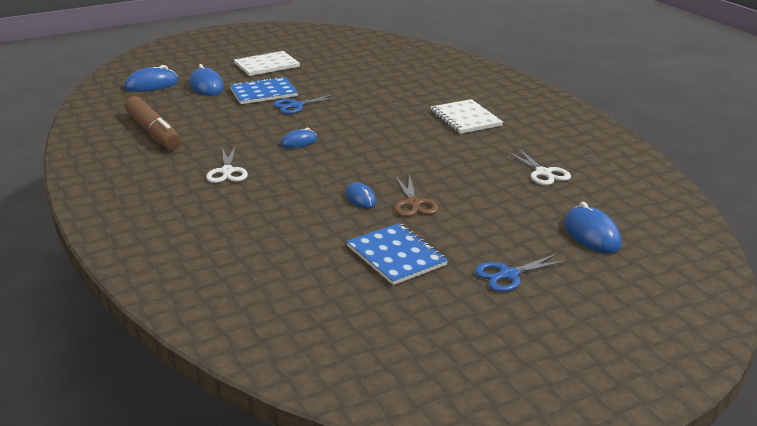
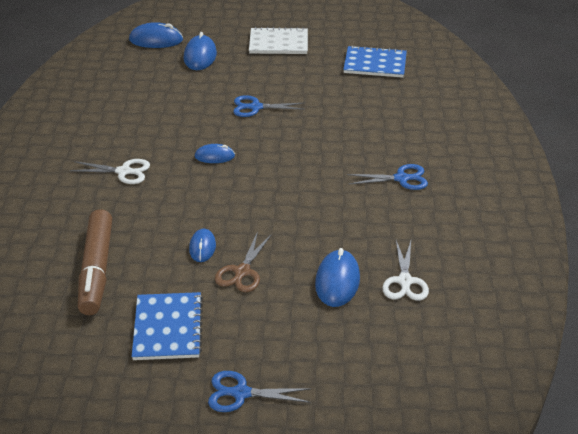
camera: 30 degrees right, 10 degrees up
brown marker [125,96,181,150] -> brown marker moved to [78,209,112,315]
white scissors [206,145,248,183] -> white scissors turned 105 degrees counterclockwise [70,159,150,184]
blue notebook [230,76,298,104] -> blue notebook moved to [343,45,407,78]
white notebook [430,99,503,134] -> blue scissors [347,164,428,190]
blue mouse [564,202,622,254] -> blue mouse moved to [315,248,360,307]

Your task: Report all lines in the listing above that contain the word "blue".

Task response:
blue notebook [230,76,298,104] -> blue notebook moved to [343,45,407,78]
white notebook [430,99,503,134] -> blue scissors [347,164,428,190]
blue mouse [564,202,622,254] -> blue mouse moved to [315,248,360,307]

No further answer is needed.